EXERCISE PROMPT: Please restate each entry word for word and leave the pictures out.

------ EXERCISE INPUTS

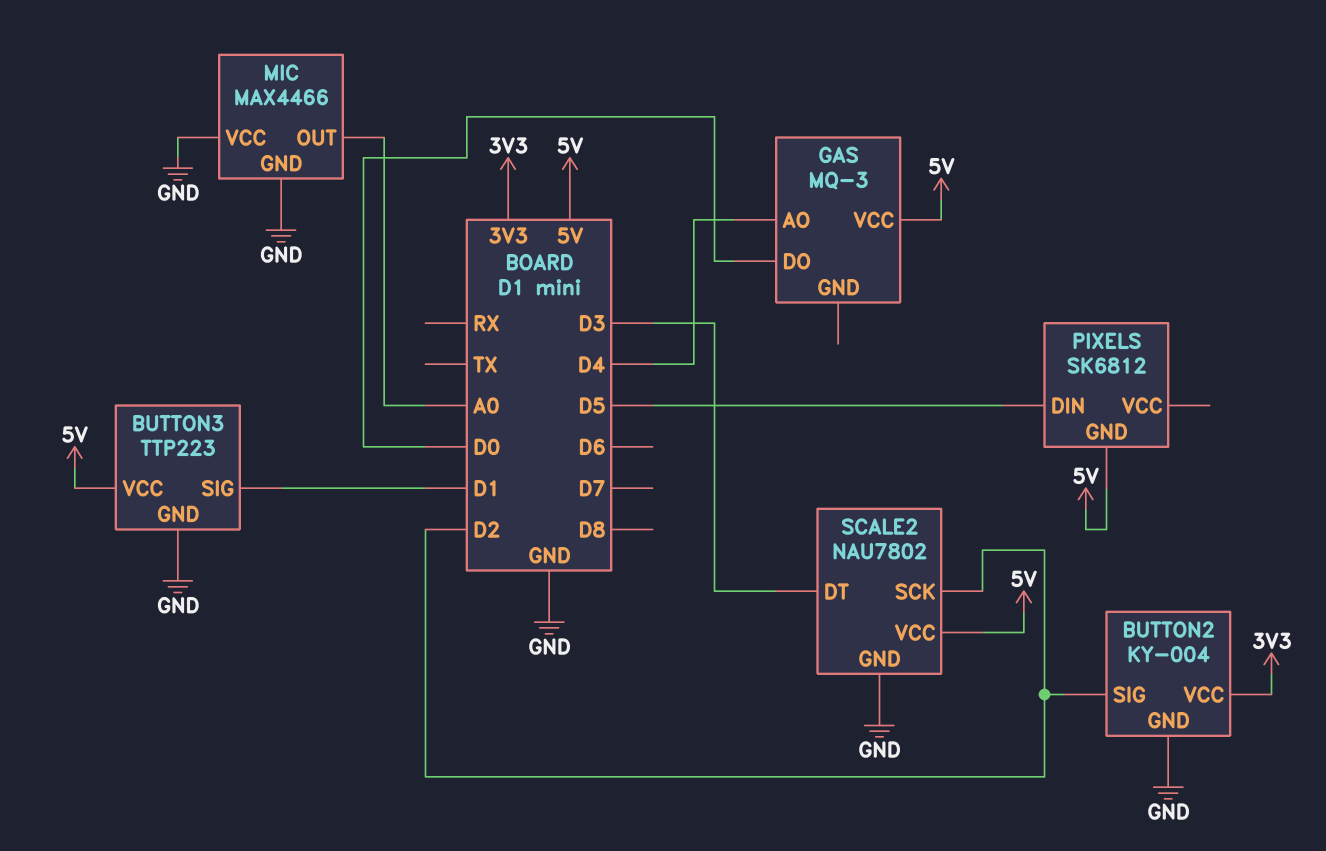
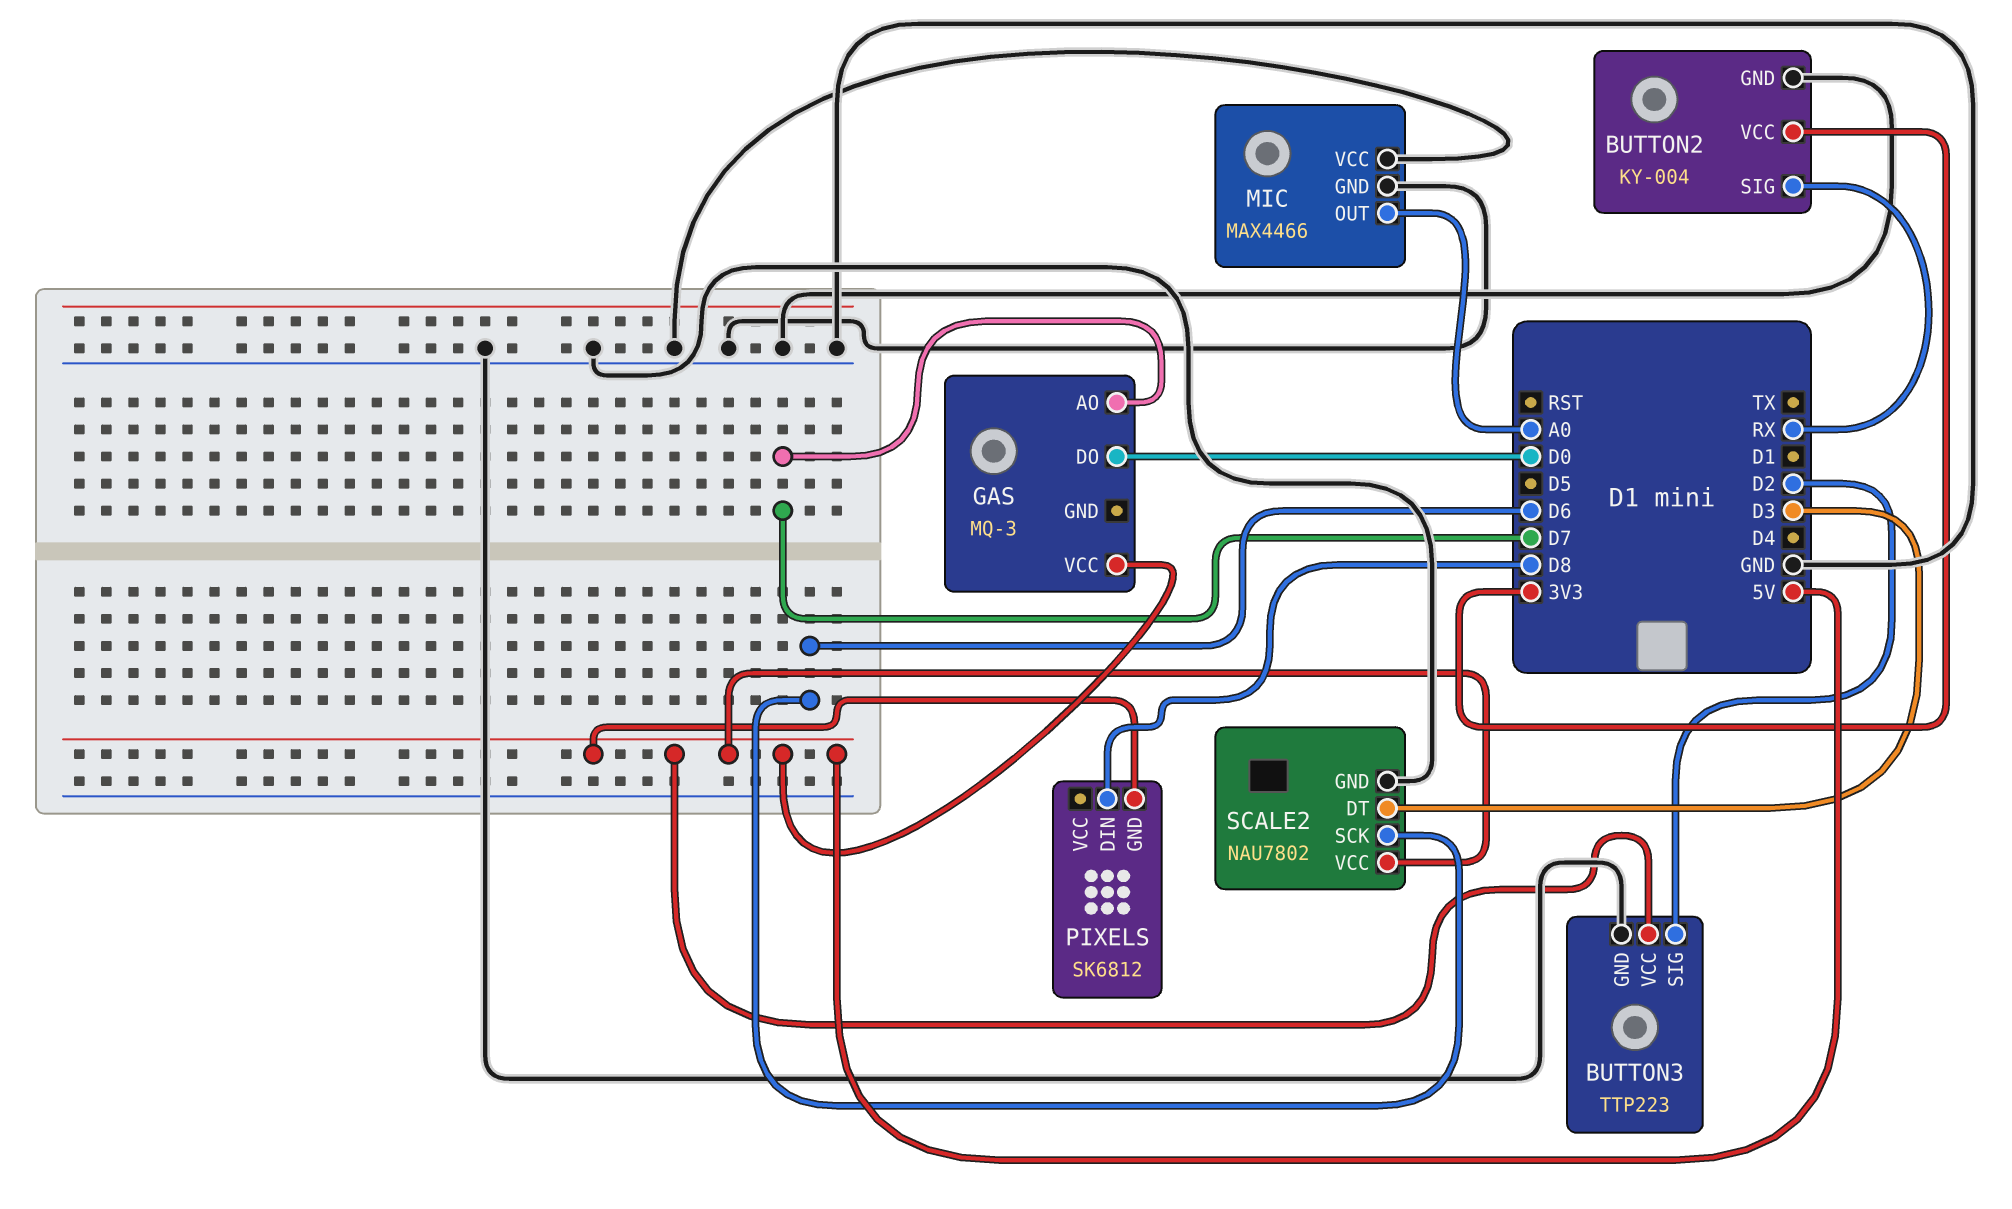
BUTTON2 pin SIG: D2 -> RX
BUTTON3 pin SIG: D1 -> D2
GAS pin AO: D4 -> D7
PIXELS pin DIN: D5 -> D8
SCALE2 pin SCK: D2 -> D6

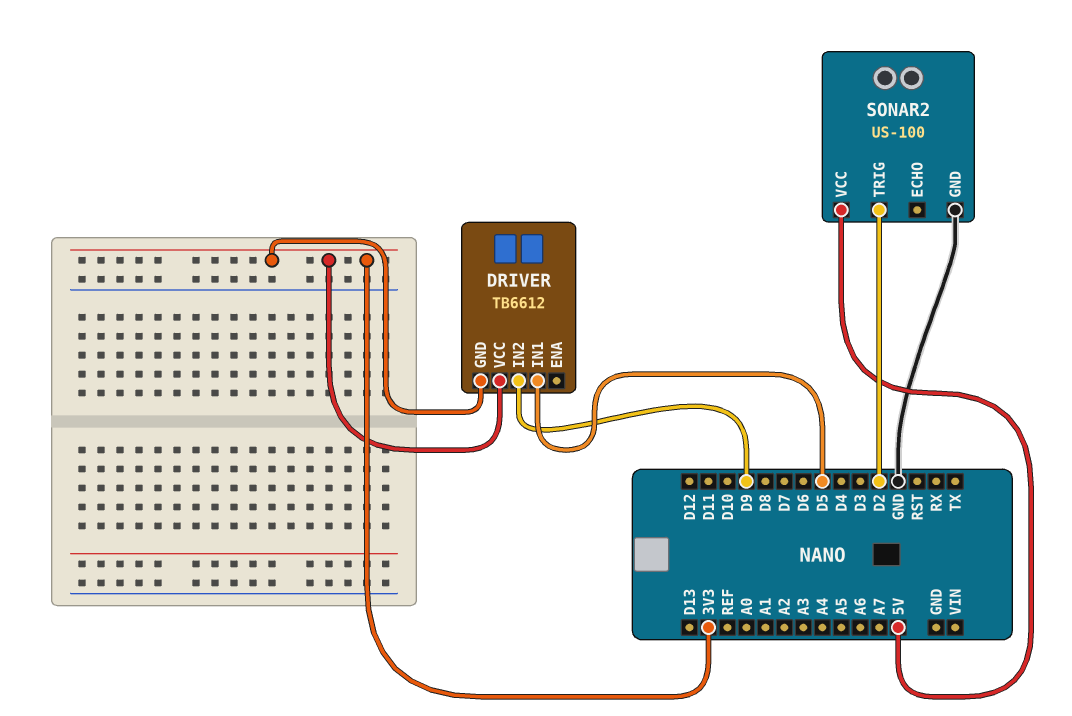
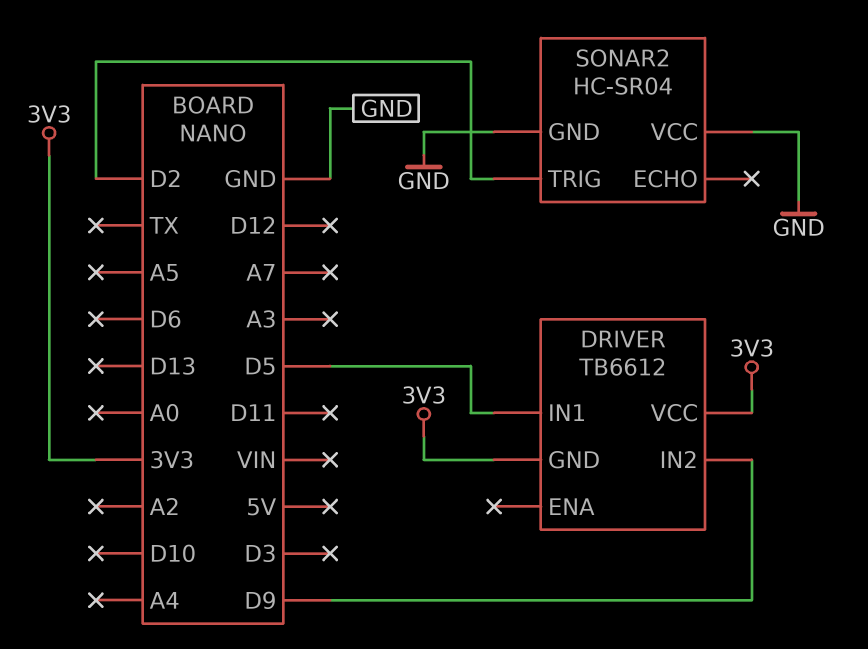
SONAR2: US-100 -> HC-SR04
SONAR2 pin VCC: 5V -> GND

------------

EXPECTED ANSWER:
BUTTON2 pin SIG: D2 -> RX
BUTTON3 pin SIG: D1 -> D2
GAS pin AO: D4 -> D7
PIXELS pin DIN: D5 -> D8
SCALE2 pin SCK: D2 -> D6

SONAR2: US-100 -> HC-SR04
SONAR2 pin VCC: 5V -> GND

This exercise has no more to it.